• **Your assignment**: Across the listing, how many lines contain "yellow"? The reply is the number alone.
■ ■ ■ ■ ■ ■ ■
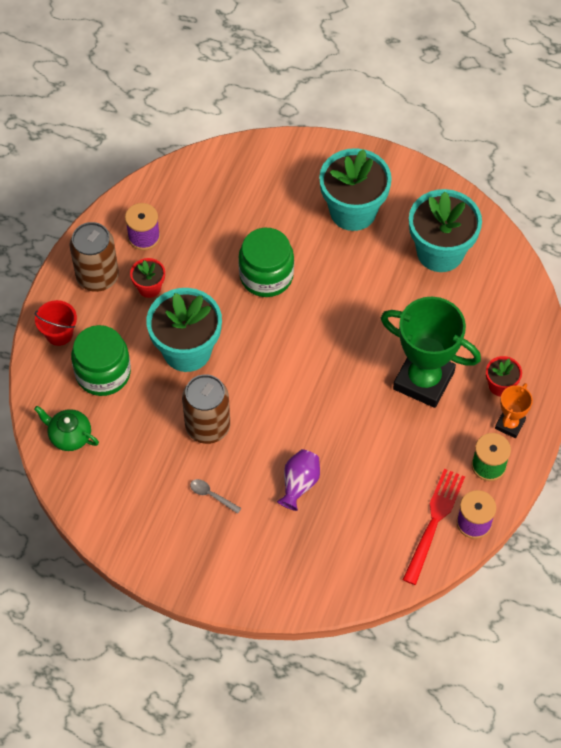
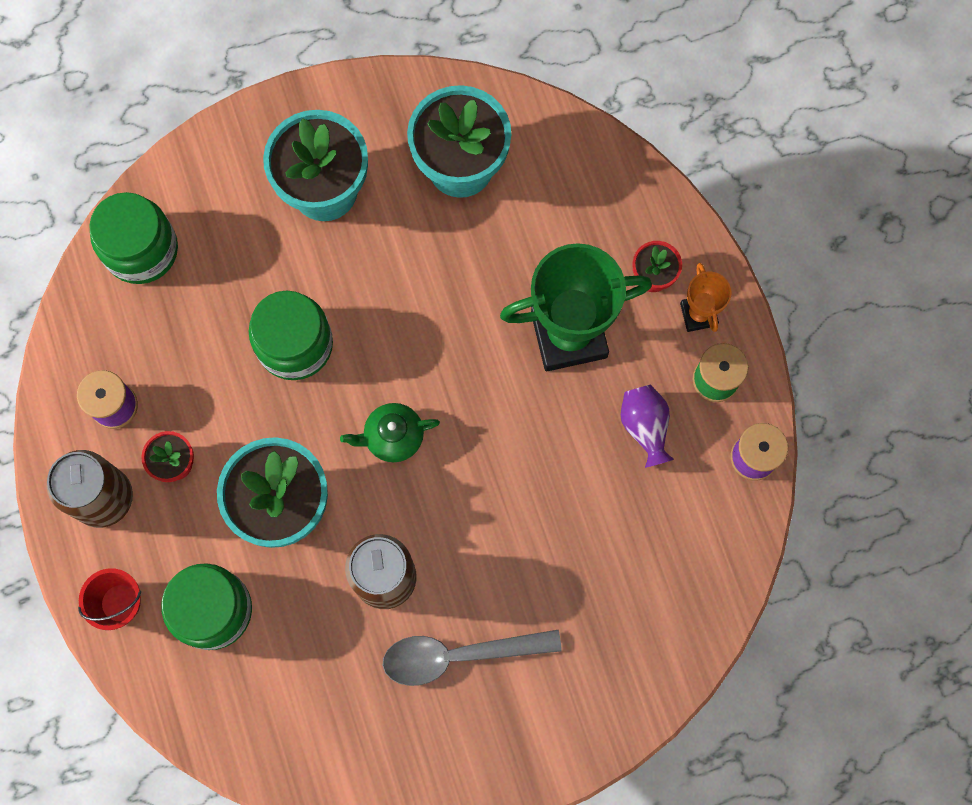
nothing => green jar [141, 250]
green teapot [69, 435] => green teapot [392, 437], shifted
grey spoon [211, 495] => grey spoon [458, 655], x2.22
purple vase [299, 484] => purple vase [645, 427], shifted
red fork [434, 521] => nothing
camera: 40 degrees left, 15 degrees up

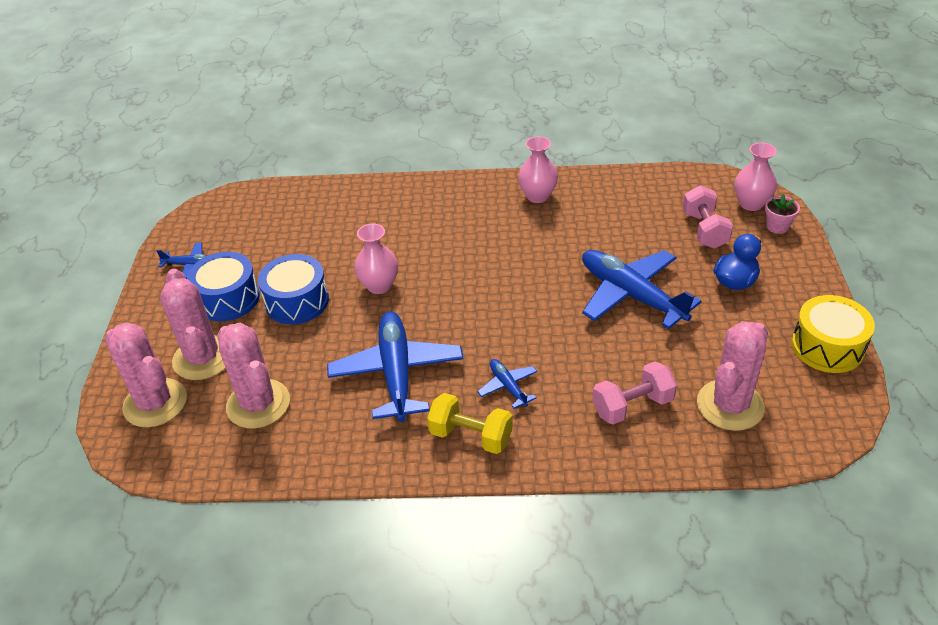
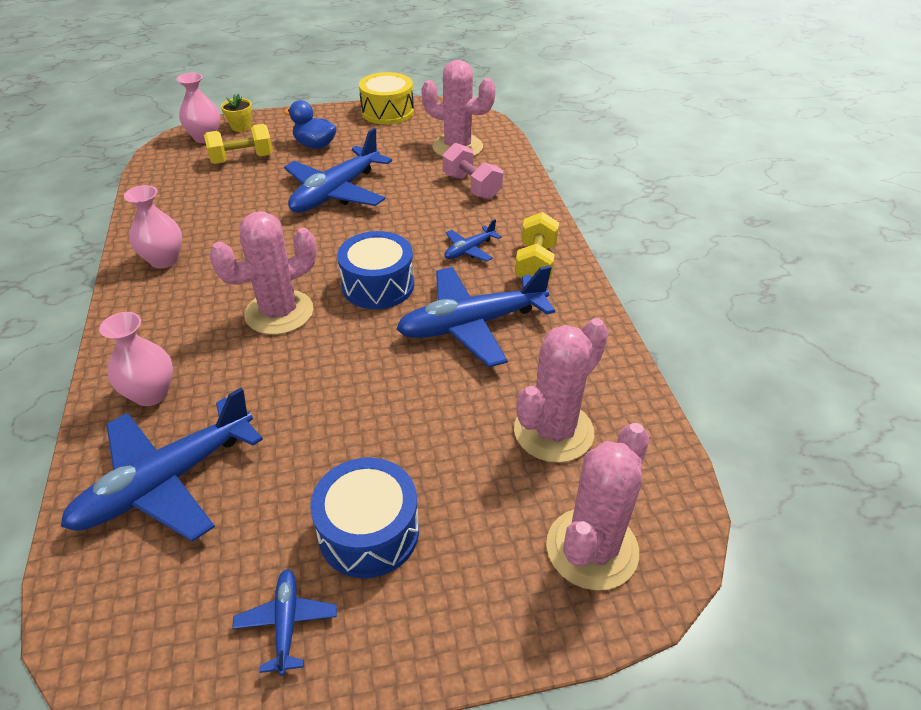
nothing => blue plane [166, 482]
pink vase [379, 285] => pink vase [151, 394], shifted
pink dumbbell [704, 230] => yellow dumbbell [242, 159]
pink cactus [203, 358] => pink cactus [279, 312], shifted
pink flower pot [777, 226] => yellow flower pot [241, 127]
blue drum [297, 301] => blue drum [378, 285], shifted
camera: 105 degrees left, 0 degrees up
■ ■ ■ ■ ■ ■ ■
• **Response below**: 2